- Data shown:
......

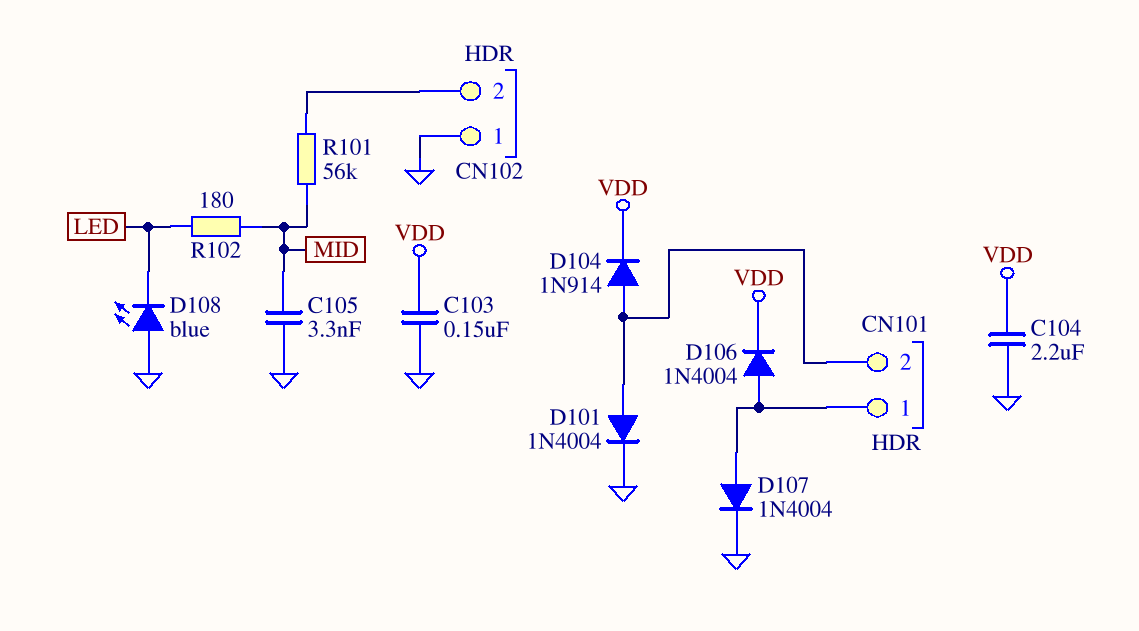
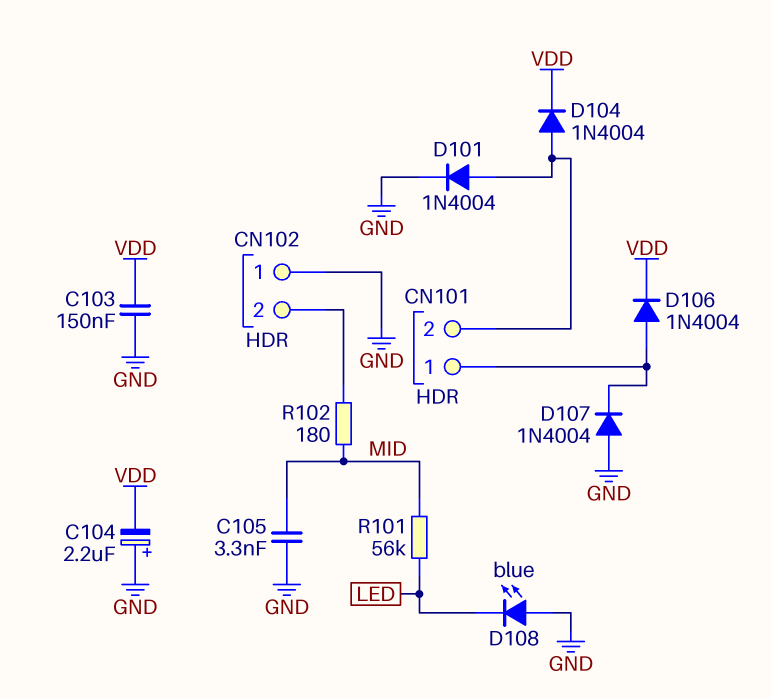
C104: 2.2uF (GND, VDD) -> 2.2uF (plus GND, minus VDD)
D104: diode 1N914 (A CN101/2, K VDD) -> diode 1N4004 (A CN101/2, K VDD)
D107: diode 1N4004 (A CN101/1, K GND) -> diode 1N4004 (A GND, K CN101/1)
R101: 56k (CN102/2, MID) -> 56k (LED, MID)
R102: 180 (LED, MID) -> 180 (CN102/2, MID)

......

- Exercise details:
Pictures do not belong in the copy. Please reproduce the entries above exactly otherwise.

- Solution for this task:
C104: 2.2uF (GND, VDD) -> 2.2uF (plus GND, minus VDD)
D104: diode 1N914 (A CN101/2, K VDD) -> diode 1N4004 (A CN101/2, K VDD)
D107: diode 1N4004 (A CN101/1, K GND) -> diode 1N4004 (A GND, K CN101/1)
R101: 56k (CN102/2, MID) -> 56k (LED, MID)
R102: 180 (LED, MID) -> 180 (CN102/2, MID)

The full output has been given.